[EXTRACTED INFORMATION Boundary: Start]
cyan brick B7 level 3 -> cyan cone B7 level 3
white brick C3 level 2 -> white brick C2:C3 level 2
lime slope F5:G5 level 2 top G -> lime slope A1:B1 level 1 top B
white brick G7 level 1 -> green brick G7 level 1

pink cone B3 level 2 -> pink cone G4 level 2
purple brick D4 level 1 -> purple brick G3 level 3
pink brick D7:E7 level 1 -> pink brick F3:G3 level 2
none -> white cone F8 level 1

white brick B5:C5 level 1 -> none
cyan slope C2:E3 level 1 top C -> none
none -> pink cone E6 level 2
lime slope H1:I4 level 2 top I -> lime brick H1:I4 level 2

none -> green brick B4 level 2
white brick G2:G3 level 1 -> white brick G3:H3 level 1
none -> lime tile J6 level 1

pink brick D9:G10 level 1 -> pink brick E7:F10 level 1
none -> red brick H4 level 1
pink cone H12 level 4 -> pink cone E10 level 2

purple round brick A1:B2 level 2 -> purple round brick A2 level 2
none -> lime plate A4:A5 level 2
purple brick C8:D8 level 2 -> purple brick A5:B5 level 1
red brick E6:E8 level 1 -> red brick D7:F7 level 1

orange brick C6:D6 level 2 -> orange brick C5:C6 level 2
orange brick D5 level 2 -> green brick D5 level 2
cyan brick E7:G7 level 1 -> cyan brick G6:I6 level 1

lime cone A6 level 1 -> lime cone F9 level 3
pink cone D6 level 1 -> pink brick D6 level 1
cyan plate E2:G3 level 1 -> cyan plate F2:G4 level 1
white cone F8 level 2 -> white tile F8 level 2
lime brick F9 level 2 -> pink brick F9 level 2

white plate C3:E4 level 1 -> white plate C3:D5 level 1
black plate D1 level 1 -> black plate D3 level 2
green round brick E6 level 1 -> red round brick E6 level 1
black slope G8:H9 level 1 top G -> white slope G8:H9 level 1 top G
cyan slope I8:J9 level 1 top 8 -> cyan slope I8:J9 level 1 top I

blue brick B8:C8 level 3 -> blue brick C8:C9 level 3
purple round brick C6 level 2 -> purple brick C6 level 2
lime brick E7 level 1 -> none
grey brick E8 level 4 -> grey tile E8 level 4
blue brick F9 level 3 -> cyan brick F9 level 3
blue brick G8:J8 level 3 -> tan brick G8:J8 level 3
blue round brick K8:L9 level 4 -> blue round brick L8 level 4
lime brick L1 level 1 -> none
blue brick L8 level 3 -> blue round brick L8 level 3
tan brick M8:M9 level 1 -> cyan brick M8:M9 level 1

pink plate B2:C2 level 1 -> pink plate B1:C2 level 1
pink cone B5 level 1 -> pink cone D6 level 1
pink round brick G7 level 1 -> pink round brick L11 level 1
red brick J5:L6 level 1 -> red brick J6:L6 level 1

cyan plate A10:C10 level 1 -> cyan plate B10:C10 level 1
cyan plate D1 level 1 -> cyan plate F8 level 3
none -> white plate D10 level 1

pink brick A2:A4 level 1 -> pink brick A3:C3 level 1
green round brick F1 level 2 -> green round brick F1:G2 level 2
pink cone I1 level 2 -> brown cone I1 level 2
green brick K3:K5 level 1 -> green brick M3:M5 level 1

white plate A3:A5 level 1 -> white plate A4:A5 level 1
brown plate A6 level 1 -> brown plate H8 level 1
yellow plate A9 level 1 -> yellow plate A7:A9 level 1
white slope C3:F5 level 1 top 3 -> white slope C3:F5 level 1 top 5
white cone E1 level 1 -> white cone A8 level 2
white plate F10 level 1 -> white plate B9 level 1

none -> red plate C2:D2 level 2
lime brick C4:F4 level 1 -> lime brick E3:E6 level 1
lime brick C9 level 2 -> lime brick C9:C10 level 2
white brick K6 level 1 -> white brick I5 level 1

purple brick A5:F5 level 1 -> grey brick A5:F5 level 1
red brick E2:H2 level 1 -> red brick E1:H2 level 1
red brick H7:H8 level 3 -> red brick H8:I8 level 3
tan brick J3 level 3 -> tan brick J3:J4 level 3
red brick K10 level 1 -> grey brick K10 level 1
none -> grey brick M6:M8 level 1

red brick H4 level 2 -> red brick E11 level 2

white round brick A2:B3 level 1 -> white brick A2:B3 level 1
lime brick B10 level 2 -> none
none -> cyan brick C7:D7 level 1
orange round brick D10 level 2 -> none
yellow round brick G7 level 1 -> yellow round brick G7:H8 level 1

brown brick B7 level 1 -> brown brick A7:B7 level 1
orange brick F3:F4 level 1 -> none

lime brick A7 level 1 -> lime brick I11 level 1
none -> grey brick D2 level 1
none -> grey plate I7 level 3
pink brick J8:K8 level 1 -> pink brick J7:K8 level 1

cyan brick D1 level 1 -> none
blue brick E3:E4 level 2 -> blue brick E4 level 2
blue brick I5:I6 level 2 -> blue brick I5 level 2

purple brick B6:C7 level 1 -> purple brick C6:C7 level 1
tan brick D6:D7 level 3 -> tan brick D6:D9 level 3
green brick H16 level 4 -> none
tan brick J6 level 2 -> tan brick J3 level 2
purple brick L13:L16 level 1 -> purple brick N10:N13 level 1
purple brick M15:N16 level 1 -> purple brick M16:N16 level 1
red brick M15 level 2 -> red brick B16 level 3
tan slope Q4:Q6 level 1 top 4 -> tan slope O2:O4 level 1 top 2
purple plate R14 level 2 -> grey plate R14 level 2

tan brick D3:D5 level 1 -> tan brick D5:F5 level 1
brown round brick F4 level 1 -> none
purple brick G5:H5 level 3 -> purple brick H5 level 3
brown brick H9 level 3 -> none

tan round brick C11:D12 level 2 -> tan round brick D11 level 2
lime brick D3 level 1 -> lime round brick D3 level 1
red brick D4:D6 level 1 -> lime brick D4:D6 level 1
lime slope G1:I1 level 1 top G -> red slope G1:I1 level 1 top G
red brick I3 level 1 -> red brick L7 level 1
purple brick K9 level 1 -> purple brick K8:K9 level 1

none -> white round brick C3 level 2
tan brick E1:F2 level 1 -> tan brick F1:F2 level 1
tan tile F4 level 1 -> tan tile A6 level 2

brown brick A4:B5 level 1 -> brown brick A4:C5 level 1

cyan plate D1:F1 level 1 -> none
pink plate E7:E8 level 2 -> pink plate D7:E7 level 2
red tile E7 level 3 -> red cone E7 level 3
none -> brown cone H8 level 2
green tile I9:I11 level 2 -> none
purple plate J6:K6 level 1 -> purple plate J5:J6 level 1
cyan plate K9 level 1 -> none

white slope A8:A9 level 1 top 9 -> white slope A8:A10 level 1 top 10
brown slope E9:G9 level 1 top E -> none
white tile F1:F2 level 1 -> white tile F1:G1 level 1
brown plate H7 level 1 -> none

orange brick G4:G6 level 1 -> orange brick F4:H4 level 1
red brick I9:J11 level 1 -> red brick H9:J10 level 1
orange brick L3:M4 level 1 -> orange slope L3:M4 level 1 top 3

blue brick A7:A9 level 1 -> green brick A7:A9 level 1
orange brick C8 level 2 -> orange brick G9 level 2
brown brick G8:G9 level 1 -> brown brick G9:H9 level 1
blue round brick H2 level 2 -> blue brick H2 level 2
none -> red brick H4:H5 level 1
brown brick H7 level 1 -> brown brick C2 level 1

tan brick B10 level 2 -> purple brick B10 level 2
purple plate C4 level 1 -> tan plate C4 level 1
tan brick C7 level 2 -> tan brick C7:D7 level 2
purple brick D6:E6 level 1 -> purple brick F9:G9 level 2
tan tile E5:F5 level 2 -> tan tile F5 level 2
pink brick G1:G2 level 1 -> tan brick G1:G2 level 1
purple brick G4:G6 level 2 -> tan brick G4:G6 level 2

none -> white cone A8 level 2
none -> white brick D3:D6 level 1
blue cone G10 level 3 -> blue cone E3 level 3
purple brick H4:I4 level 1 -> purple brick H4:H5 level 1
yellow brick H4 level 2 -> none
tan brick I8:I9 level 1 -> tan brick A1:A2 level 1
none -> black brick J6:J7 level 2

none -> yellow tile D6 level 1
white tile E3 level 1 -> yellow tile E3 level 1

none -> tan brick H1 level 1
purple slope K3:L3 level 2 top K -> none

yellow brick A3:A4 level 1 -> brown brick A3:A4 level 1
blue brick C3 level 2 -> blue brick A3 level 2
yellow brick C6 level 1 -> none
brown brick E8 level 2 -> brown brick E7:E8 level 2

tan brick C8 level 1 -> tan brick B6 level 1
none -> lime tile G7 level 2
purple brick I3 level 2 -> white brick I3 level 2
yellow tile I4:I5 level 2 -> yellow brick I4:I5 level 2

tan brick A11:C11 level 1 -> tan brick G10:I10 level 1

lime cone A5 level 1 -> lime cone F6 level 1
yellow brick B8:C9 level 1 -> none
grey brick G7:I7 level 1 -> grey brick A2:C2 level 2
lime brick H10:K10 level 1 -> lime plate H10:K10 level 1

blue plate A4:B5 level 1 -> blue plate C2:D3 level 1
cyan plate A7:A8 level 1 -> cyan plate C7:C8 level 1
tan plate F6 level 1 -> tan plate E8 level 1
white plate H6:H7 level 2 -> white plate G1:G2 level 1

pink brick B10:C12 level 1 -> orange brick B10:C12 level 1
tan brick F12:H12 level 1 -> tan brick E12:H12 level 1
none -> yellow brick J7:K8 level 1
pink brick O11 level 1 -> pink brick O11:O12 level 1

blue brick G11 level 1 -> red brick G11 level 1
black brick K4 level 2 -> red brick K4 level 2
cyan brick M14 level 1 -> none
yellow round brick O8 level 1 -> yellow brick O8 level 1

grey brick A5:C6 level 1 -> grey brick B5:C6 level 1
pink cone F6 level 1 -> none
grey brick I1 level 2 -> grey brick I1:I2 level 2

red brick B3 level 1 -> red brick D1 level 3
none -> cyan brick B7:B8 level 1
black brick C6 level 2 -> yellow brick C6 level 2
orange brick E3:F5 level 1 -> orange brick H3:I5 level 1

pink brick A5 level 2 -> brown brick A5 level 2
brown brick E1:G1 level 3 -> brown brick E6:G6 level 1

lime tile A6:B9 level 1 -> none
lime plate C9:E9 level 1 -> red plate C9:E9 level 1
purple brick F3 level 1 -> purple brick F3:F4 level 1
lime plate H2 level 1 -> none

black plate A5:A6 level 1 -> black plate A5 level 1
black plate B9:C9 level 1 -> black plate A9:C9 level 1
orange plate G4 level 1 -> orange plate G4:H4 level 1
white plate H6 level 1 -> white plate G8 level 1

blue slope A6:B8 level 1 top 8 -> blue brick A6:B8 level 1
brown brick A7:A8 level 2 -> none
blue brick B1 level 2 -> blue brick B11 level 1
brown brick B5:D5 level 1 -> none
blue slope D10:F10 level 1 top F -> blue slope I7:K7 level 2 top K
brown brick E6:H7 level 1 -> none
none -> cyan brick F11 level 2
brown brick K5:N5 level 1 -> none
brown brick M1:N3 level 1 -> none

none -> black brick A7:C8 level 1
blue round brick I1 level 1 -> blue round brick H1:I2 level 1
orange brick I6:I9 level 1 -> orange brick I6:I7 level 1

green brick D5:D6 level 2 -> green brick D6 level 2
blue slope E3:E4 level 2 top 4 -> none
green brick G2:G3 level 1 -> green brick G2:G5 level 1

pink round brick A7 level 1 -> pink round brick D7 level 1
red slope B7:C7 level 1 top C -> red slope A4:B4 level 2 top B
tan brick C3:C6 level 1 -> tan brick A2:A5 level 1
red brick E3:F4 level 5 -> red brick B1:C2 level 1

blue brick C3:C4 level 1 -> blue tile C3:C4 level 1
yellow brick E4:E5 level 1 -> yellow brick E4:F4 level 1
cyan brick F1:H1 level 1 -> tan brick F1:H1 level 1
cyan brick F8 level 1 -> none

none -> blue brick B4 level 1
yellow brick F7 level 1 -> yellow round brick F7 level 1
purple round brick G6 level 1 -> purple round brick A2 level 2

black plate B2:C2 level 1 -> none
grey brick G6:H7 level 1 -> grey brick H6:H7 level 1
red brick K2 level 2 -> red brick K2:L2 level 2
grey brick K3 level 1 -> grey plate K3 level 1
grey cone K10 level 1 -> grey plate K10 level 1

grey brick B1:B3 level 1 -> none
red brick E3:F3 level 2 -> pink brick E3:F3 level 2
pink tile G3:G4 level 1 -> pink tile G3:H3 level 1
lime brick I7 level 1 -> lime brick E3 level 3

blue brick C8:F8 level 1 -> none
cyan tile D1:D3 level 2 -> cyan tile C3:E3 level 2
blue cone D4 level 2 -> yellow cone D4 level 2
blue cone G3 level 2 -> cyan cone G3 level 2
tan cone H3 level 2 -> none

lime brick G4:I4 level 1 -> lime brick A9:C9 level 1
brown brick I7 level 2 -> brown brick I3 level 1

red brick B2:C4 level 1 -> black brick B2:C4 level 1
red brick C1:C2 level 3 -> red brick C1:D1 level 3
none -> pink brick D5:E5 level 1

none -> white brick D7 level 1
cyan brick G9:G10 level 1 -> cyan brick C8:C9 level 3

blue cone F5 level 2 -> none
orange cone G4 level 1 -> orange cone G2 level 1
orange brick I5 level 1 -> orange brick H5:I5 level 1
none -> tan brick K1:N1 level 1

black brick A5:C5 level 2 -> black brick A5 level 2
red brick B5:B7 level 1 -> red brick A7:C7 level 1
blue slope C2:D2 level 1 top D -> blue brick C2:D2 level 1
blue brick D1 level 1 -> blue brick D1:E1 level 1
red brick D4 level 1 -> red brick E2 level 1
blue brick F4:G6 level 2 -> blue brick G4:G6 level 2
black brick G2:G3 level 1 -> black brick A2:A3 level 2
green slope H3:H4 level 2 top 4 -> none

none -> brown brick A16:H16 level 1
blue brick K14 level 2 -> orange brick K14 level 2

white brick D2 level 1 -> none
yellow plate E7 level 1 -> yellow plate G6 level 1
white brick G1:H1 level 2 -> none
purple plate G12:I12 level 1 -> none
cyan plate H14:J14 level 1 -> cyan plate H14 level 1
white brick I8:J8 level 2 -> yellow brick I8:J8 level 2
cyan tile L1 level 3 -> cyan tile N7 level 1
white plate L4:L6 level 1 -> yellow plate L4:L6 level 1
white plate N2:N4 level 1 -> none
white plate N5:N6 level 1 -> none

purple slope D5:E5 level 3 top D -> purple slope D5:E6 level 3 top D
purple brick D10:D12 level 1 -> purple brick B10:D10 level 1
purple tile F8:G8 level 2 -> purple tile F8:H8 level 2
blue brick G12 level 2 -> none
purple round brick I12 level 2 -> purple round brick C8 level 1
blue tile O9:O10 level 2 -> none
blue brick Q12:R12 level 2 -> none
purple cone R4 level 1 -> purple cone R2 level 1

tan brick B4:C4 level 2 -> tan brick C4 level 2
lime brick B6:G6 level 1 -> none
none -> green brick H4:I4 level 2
[EXTRACTED INFORMATION Boundary: End]
● WORK ITEM:
Look above for the line containing "grey cone K10". Output from there through the line containing "red brick B5:B7", exactly and inclusively.

● TASK OUTPUT:
grey cone K10 level 1 -> grey plate K10 level 1

grey brick B1:B3 level 1 -> none
red brick E3:F3 level 2 -> pink brick E3:F3 level 2
pink tile G3:G4 level 1 -> pink tile G3:H3 level 1
lime brick I7 level 1 -> lime brick E3 level 3

blue brick C8:F8 level 1 -> none
cyan tile D1:D3 level 2 -> cyan tile C3:E3 level 2
blue cone D4 level 2 -> yellow cone D4 level 2
blue cone G3 level 2 -> cyan cone G3 level 2
tan cone H3 level 2 -> none

lime brick G4:I4 level 1 -> lime brick A9:C9 level 1
brown brick I7 level 2 -> brown brick I3 level 1

red brick B2:C4 level 1 -> black brick B2:C4 level 1
red brick C1:C2 level 3 -> red brick C1:D1 level 3
none -> pink brick D5:E5 level 1

none -> white brick D7 level 1
cyan brick G9:G10 level 1 -> cyan brick C8:C9 level 3

blue cone F5 level 2 -> none
orange cone G4 level 1 -> orange cone G2 level 1
orange brick I5 level 1 -> orange brick H5:I5 level 1
none -> tan brick K1:N1 level 1

black brick A5:C5 level 2 -> black brick A5 level 2
red brick B5:B7 level 1 -> red brick A7:C7 level 1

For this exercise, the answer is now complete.